Exercise brief: Only what runs from the line with "DHT1 pin DATA: D7 -> D3" to the final line of the records below should be given again, word for word.

Data excerpts:

____

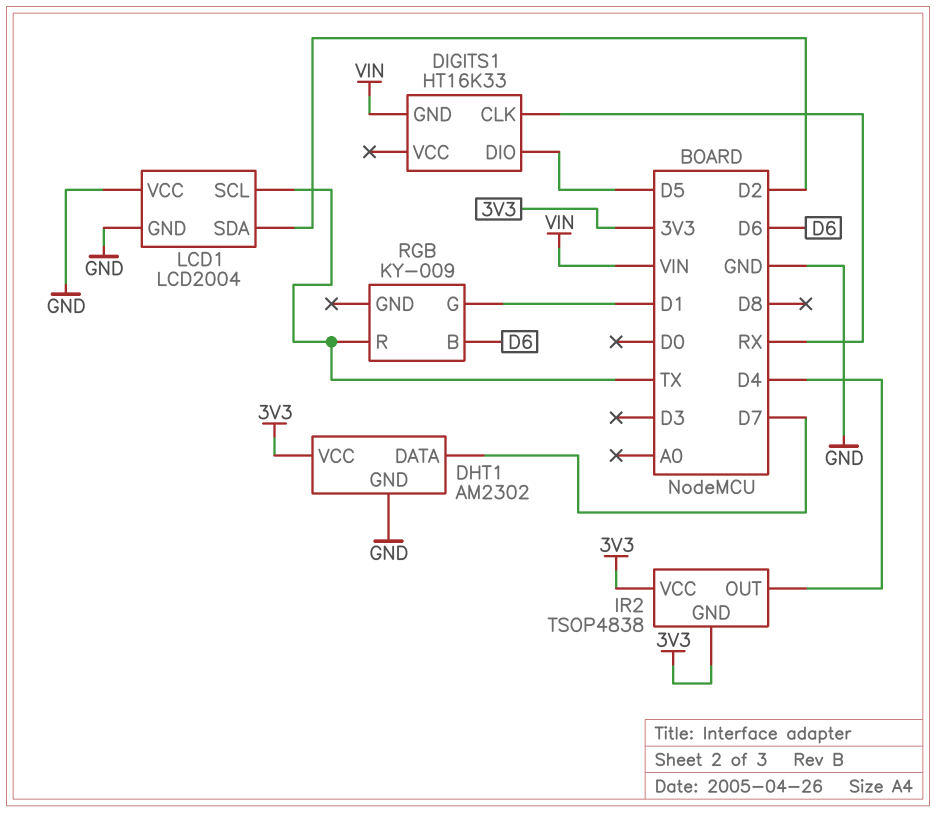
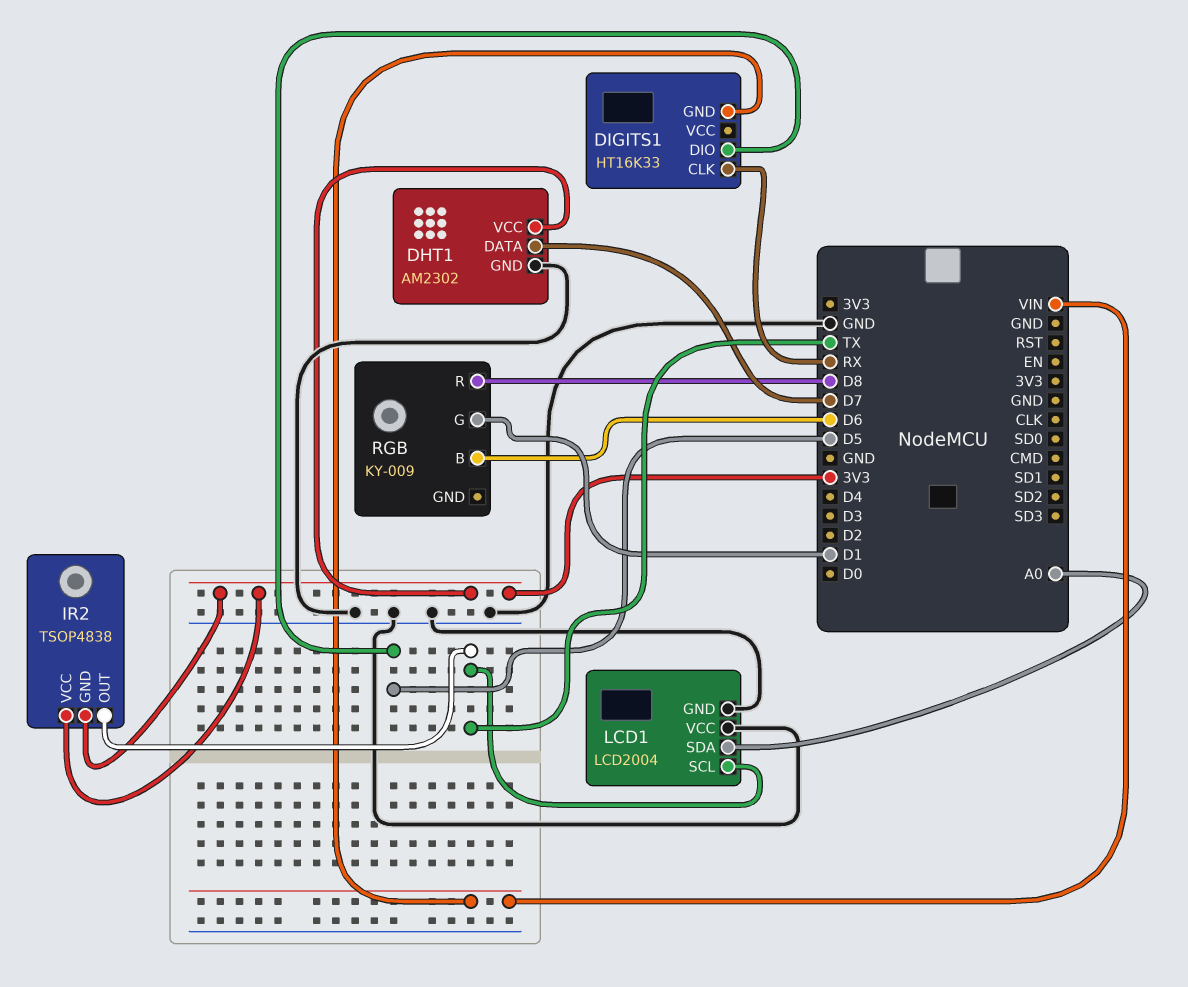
IR2 pin OUT: D4 -> TX
LCD1 pin SDA: D2 -> A0
RGB pin R: TX -> D8

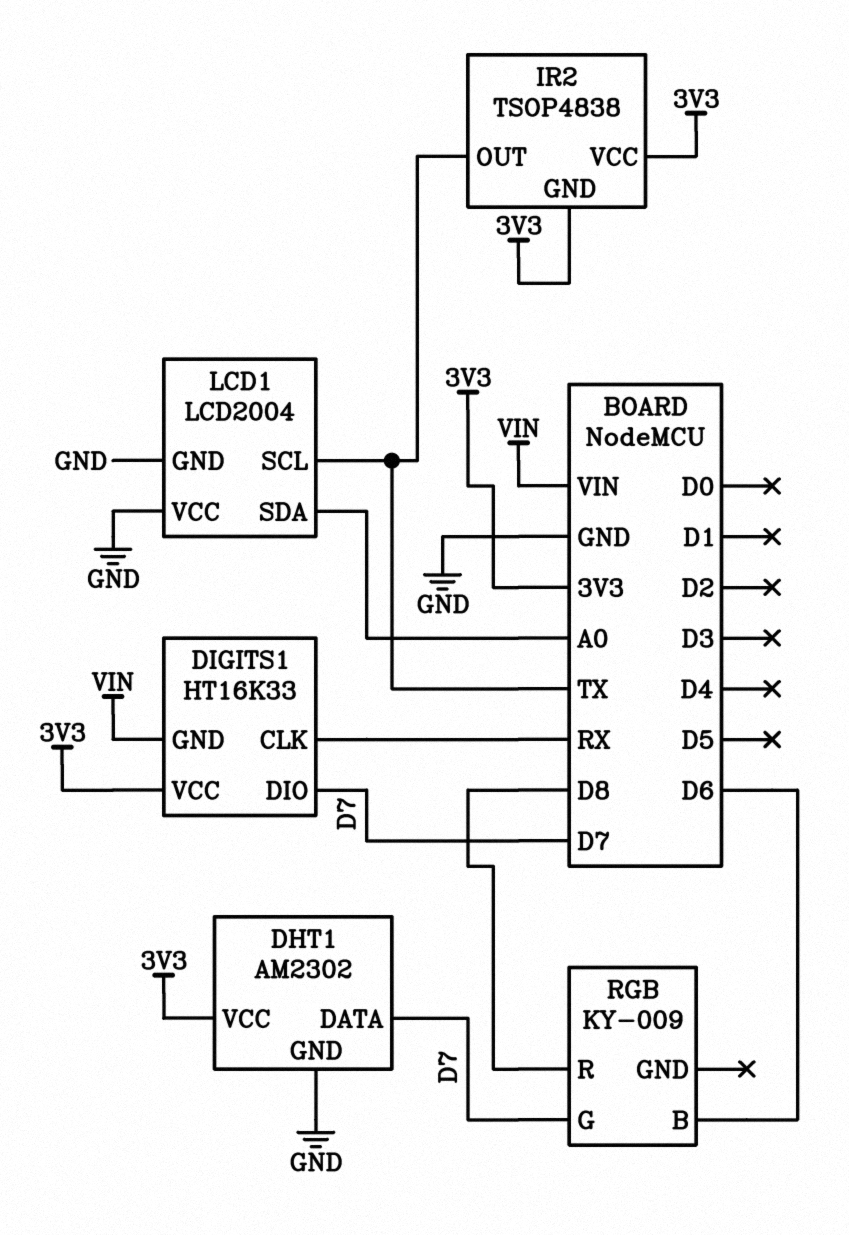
DIGITS1 pin DIO: D5 -> D7
DIGITS1 pin VCC: none -> 3V3
RGB pin G: D1 -> D7

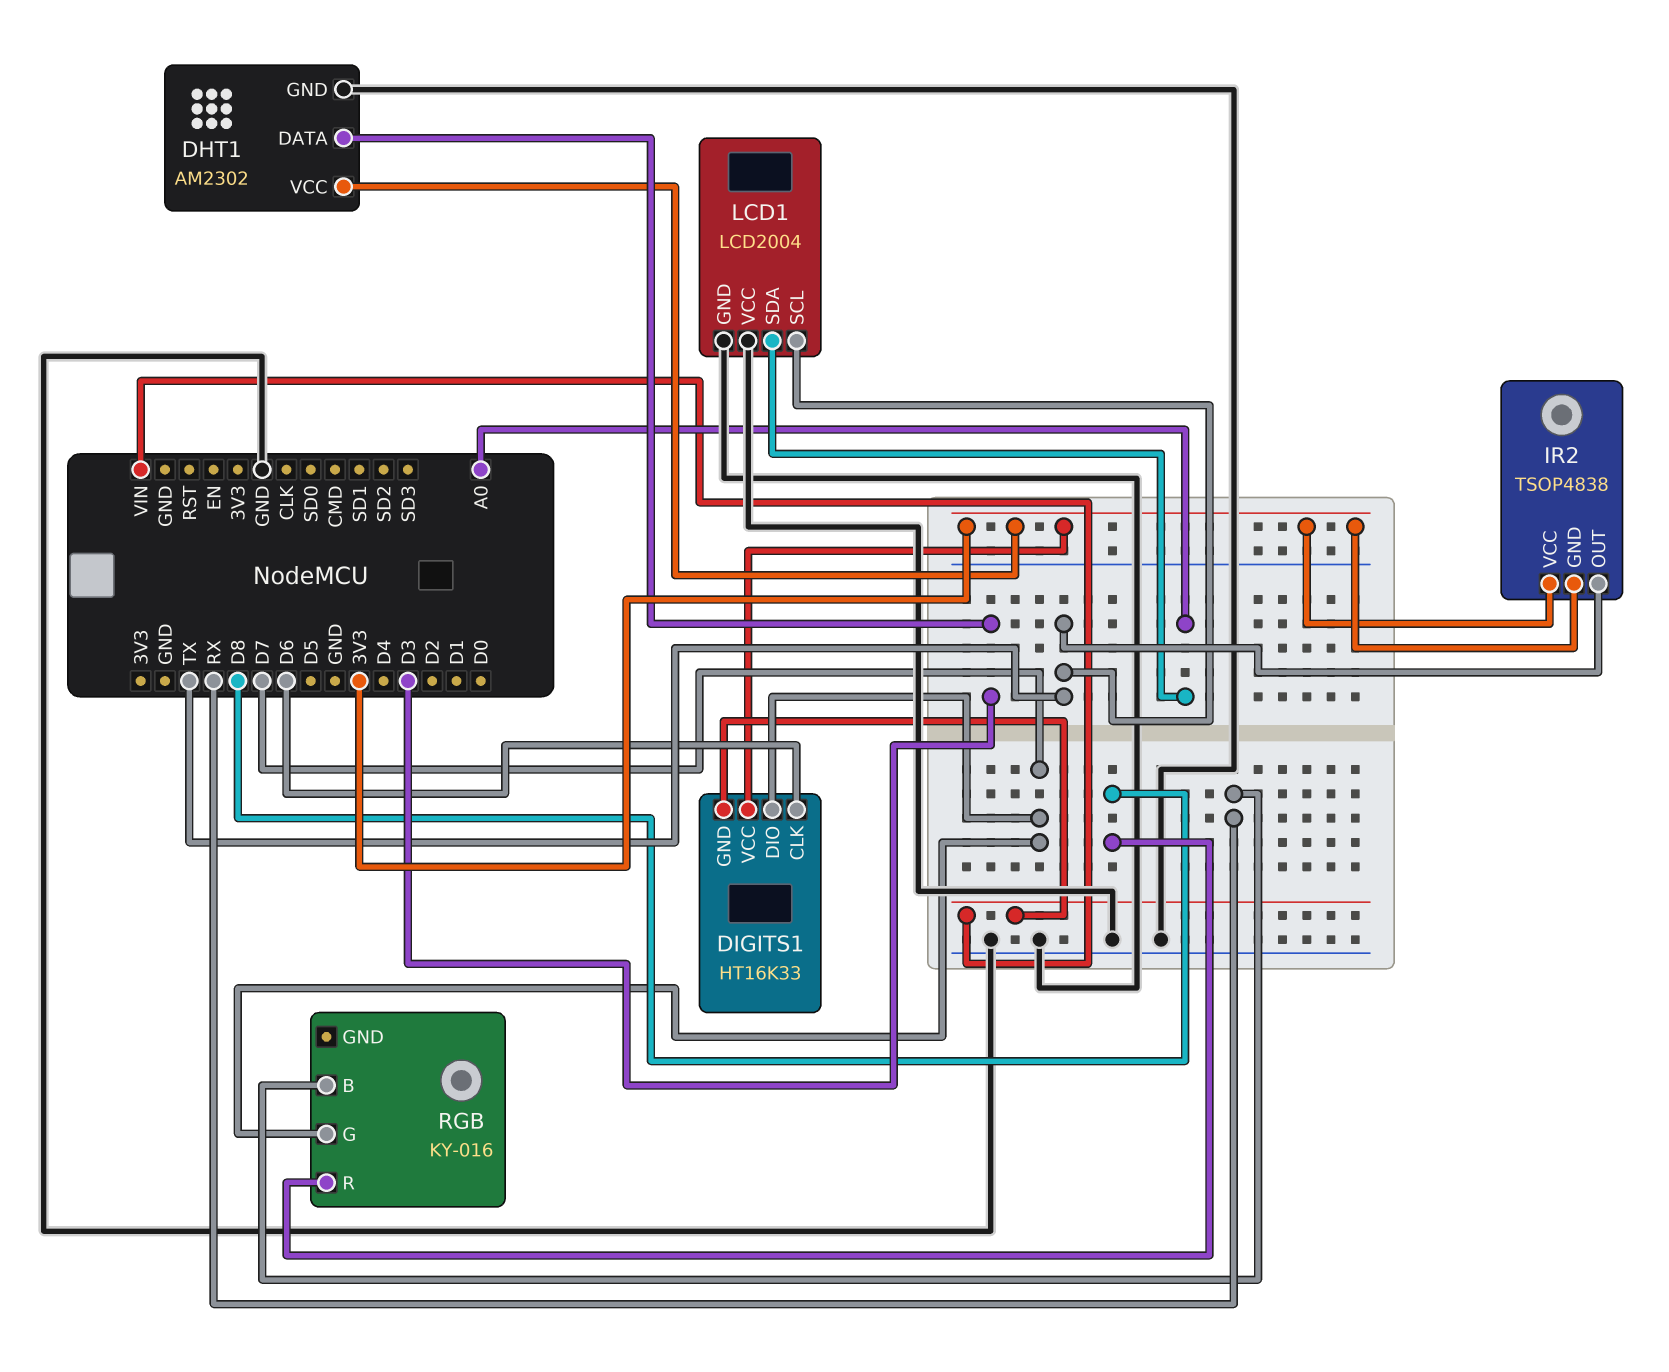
DHT1 pin DATA: D7 -> D3
DIGITS1 pin CLK: RX -> D6
RGB: KY-009 -> KY-016
RGB pin B: D6 -> RX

____

Your solution:
DHT1 pin DATA: D7 -> D3
DIGITS1 pin CLK: RX -> D6
RGB: KY-009 -> KY-016
RGB pin B: D6 -> RX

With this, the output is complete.